#### Records for processing ####

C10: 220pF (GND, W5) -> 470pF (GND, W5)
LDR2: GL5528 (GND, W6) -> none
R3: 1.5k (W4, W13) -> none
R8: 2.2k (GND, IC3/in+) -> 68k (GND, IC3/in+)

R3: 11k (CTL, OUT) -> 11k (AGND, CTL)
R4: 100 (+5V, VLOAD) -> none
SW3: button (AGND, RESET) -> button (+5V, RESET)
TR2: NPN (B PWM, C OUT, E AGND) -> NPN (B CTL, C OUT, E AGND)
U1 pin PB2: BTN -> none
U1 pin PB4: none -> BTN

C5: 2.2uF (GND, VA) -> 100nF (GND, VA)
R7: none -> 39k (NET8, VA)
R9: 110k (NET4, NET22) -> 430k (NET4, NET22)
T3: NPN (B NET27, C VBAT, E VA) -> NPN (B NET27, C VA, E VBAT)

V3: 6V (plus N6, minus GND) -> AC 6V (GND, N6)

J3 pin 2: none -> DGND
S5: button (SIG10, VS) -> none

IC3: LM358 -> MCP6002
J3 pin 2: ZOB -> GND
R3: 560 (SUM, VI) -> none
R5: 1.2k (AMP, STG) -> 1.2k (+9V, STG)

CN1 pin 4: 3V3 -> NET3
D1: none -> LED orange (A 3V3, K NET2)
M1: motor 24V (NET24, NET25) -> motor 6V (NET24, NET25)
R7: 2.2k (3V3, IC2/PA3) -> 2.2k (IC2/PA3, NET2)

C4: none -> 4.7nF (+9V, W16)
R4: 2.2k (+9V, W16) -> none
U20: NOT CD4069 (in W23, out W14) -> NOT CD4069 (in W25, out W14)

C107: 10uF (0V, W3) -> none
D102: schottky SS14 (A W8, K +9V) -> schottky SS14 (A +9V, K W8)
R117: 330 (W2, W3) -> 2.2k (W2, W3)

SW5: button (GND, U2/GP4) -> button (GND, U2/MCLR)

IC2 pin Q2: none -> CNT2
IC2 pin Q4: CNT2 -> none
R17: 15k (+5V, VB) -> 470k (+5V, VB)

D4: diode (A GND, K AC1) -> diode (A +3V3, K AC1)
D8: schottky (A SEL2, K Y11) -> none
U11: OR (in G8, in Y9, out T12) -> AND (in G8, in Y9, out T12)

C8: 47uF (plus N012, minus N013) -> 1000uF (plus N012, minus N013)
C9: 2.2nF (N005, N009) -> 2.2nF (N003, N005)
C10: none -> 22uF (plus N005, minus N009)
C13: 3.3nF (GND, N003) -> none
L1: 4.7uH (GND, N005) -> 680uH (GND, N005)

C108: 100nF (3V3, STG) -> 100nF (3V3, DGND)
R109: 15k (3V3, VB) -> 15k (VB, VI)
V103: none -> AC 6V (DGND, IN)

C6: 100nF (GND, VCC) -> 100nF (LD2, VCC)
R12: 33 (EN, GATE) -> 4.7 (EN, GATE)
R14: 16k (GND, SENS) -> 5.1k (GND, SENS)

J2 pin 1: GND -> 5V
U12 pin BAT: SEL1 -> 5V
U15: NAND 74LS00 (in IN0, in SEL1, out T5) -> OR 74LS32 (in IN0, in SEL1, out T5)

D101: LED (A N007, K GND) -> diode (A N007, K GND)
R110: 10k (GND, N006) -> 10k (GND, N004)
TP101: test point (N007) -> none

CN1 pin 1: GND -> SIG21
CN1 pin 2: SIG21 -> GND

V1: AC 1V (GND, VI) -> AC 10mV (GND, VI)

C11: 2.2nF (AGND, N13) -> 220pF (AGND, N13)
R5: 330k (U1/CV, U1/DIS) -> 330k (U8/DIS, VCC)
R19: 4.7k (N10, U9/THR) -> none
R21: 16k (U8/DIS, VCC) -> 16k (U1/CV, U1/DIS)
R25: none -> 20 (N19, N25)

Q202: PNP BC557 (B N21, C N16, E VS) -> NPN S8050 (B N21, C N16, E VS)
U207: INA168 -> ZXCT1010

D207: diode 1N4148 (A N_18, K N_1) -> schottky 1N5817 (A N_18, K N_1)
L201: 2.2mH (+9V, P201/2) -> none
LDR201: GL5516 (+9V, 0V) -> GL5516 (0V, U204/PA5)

####

_Work task_.
Copy out only the lines of the records above from the one with "R8: 2.2k (GND, IC3/in+) -> 68k (GND, IC3/in+)" through the one with "CN1 pin 4: 3V3 -> NET3", exactly as they stand, both included.

_Answer section_.
R8: 2.2k (GND, IC3/in+) -> 68k (GND, IC3/in+)

R3: 11k (CTL, OUT) -> 11k (AGND, CTL)
R4: 100 (+5V, VLOAD) -> none
SW3: button (AGND, RESET) -> button (+5V, RESET)
TR2: NPN (B PWM, C OUT, E AGND) -> NPN (B CTL, C OUT, E AGND)
U1 pin PB2: BTN -> none
U1 pin PB4: none -> BTN

C5: 2.2uF (GND, VA) -> 100nF (GND, VA)
R7: none -> 39k (NET8, VA)
R9: 110k (NET4, NET22) -> 430k (NET4, NET22)
T3: NPN (B NET27, C VBAT, E VA) -> NPN (B NET27, C VA, E VBAT)

V3: 6V (plus N6, minus GND) -> AC 6V (GND, N6)

J3 pin 2: none -> DGND
S5: button (SIG10, VS) -> none

IC3: LM358 -> MCP6002
J3 pin 2: ZOB -> GND
R3: 560 (SUM, VI) -> none
R5: 1.2k (AMP, STG) -> 1.2k (+9V, STG)

CN1 pin 4: 3V3 -> NET3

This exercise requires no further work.